[[ Source records open ]]

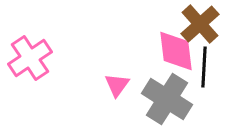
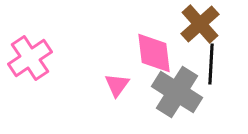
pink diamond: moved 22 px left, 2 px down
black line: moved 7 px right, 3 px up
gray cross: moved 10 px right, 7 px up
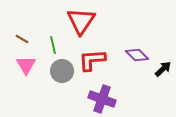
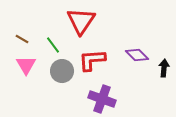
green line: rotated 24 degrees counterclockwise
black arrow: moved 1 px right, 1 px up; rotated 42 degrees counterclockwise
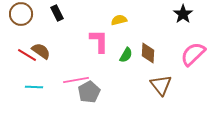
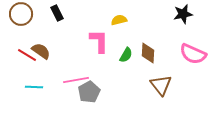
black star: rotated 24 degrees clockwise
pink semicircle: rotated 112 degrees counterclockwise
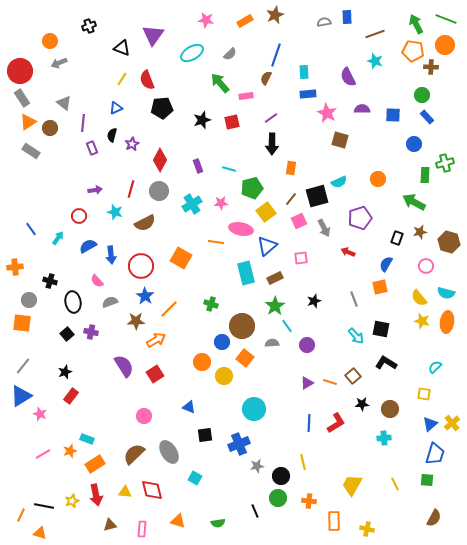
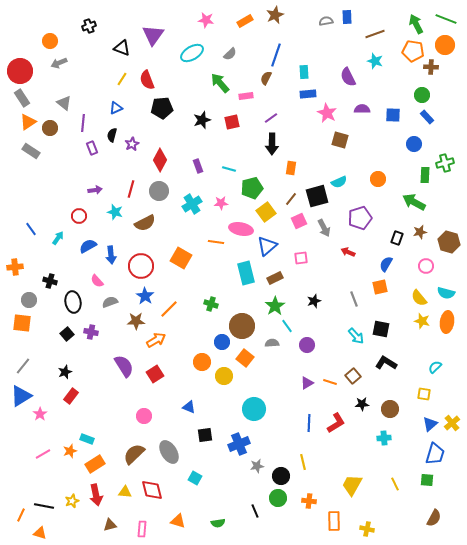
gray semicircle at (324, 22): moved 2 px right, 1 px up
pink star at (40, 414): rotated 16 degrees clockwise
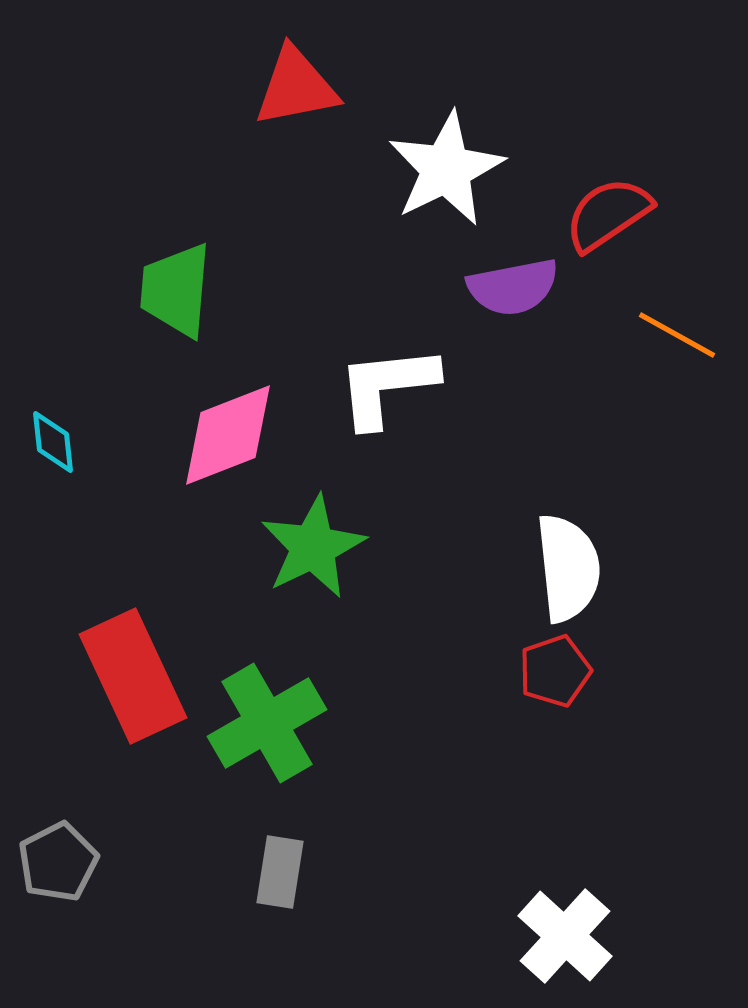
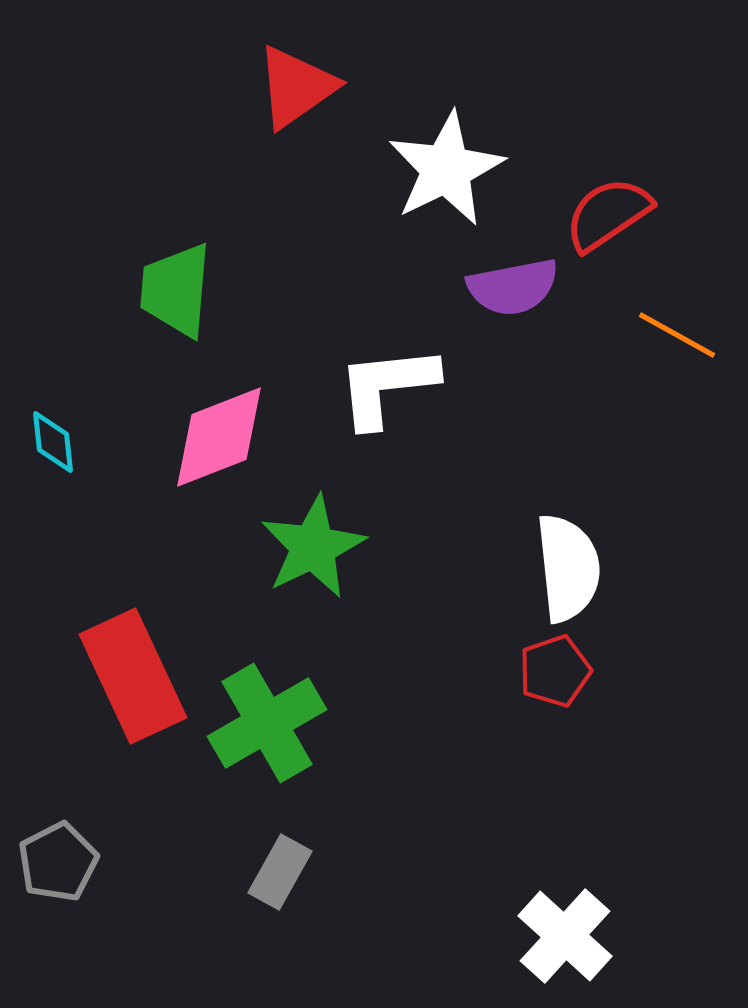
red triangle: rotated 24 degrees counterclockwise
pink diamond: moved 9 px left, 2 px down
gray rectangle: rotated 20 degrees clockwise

[[ Source records closed ]]

| Prompt |
Your answer must be the lines from the one containing "gray semicircle at" through the last line of the records, copied exactly, with no pictures.

| Solution to this exercise |
gray semicircle at (324, 22): moved 2 px right, 1 px up
pink star at (40, 414): rotated 16 degrees clockwise
red triangle: rotated 24 degrees counterclockwise
pink diamond: moved 9 px left, 2 px down
gray rectangle: rotated 20 degrees clockwise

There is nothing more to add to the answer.